(OBJECTIVE): Reproduce the records below line for line, leaving out the pictures.

BEGIN PROVIDED RECORDS

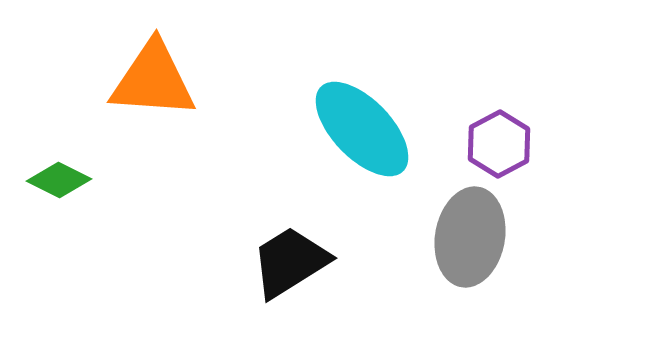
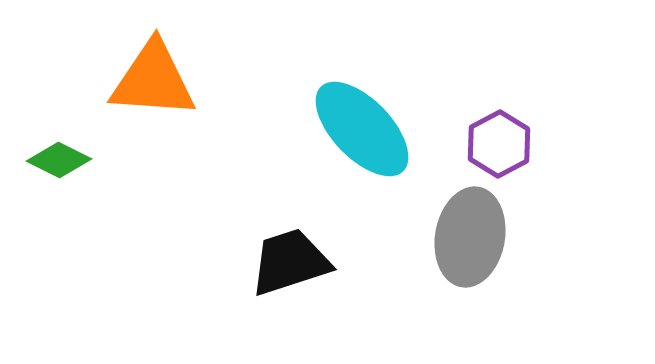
green diamond: moved 20 px up
black trapezoid: rotated 14 degrees clockwise
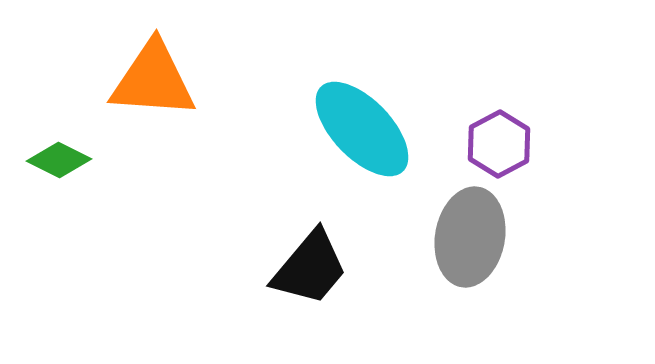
black trapezoid: moved 20 px right, 6 px down; rotated 148 degrees clockwise
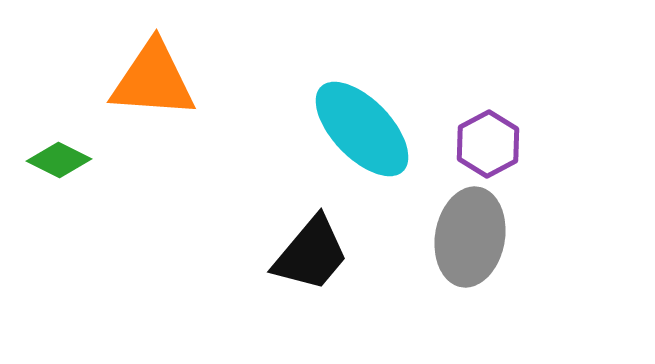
purple hexagon: moved 11 px left
black trapezoid: moved 1 px right, 14 px up
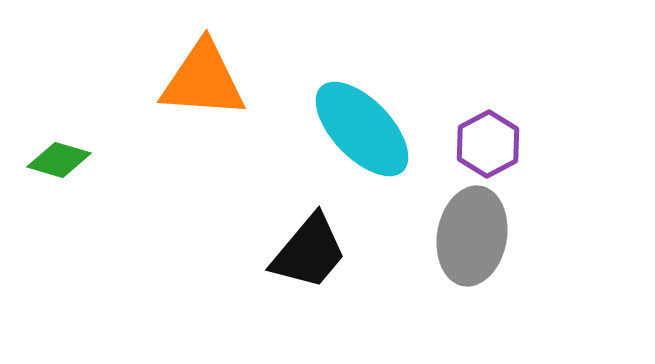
orange triangle: moved 50 px right
green diamond: rotated 10 degrees counterclockwise
gray ellipse: moved 2 px right, 1 px up
black trapezoid: moved 2 px left, 2 px up
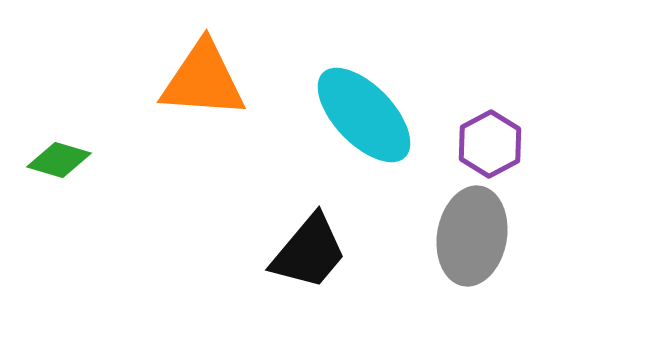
cyan ellipse: moved 2 px right, 14 px up
purple hexagon: moved 2 px right
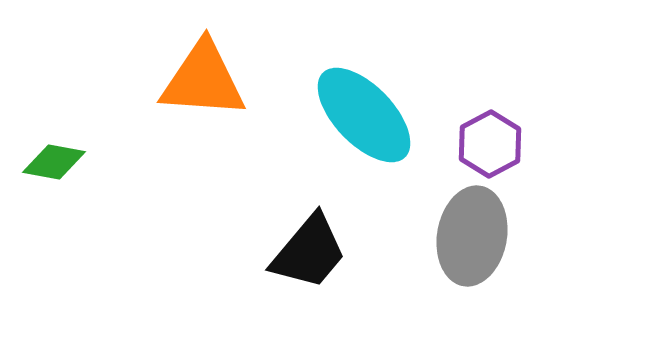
green diamond: moved 5 px left, 2 px down; rotated 6 degrees counterclockwise
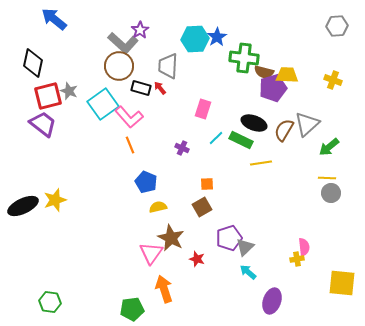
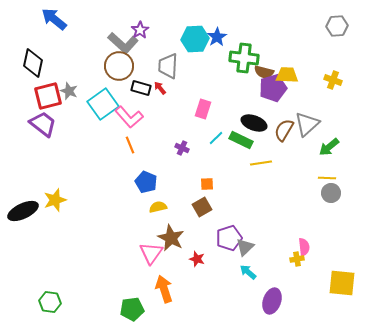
black ellipse at (23, 206): moved 5 px down
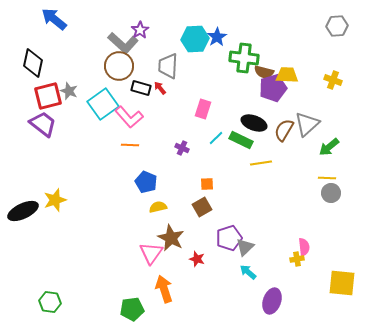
orange line at (130, 145): rotated 66 degrees counterclockwise
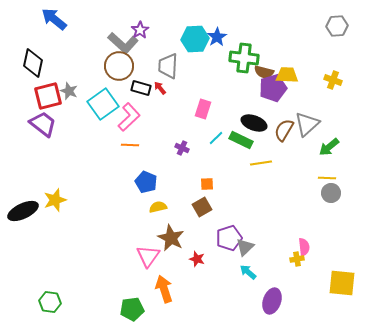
pink L-shape at (129, 117): rotated 92 degrees counterclockwise
pink triangle at (151, 253): moved 3 px left, 3 px down
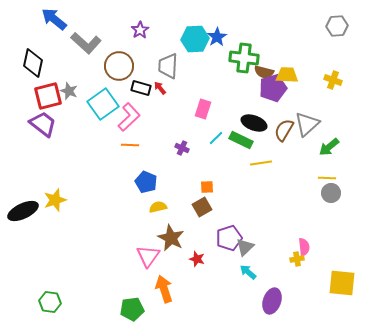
gray L-shape at (123, 43): moved 37 px left
orange square at (207, 184): moved 3 px down
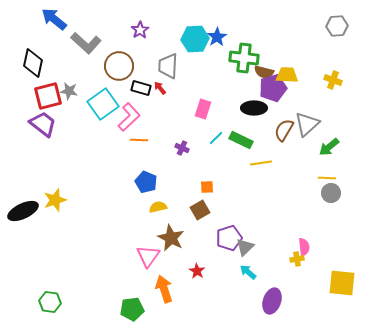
gray star at (69, 91): rotated 12 degrees counterclockwise
black ellipse at (254, 123): moved 15 px up; rotated 20 degrees counterclockwise
orange line at (130, 145): moved 9 px right, 5 px up
brown square at (202, 207): moved 2 px left, 3 px down
red star at (197, 259): moved 12 px down; rotated 14 degrees clockwise
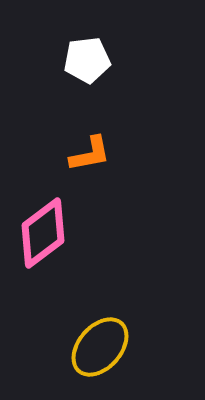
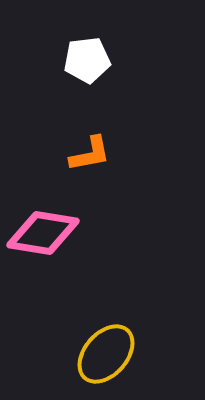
pink diamond: rotated 46 degrees clockwise
yellow ellipse: moved 6 px right, 7 px down
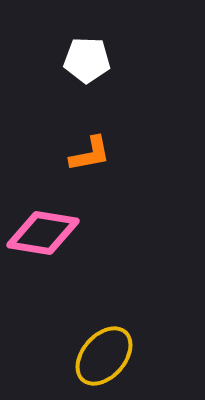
white pentagon: rotated 9 degrees clockwise
yellow ellipse: moved 2 px left, 2 px down
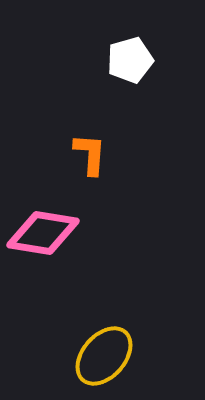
white pentagon: moved 43 px right; rotated 18 degrees counterclockwise
orange L-shape: rotated 75 degrees counterclockwise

END PROVIDED RECORDS

(FINISHED ANSWER):
green diamond: moved 20 px up
black trapezoid: rotated 14 degrees clockwise
black trapezoid: moved 20 px right, 6 px down; rotated 148 degrees clockwise
purple hexagon: moved 11 px left
black trapezoid: moved 1 px right, 14 px up
orange triangle: moved 50 px right
green diamond: rotated 10 degrees counterclockwise
gray ellipse: moved 2 px right, 1 px up
black trapezoid: moved 2 px left, 2 px up
cyan ellipse: moved 2 px right, 14 px up
purple hexagon: moved 2 px right
green diamond: moved 5 px left, 2 px down; rotated 6 degrees counterclockwise
black ellipse at (23, 206): moved 5 px down
orange line at (130, 145): rotated 66 degrees counterclockwise
pink L-shape at (129, 117): rotated 92 degrees counterclockwise
pink triangle at (151, 253): moved 3 px left, 3 px down
gray L-shape at (123, 43): moved 37 px left
orange square at (207, 184): moved 3 px down
gray star at (69, 91): rotated 12 degrees counterclockwise
black ellipse at (254, 123): moved 15 px up; rotated 20 degrees counterclockwise
orange line at (130, 145): moved 9 px right, 5 px up
brown square at (202, 207): moved 2 px left, 3 px down
red star at (197, 259): moved 12 px down; rotated 14 degrees clockwise
pink diamond: rotated 46 degrees clockwise
yellow ellipse: moved 6 px right, 7 px down
white pentagon: rotated 9 degrees clockwise
yellow ellipse: moved 2 px left, 2 px down
white pentagon: moved 43 px right; rotated 18 degrees counterclockwise
orange L-shape: rotated 75 degrees counterclockwise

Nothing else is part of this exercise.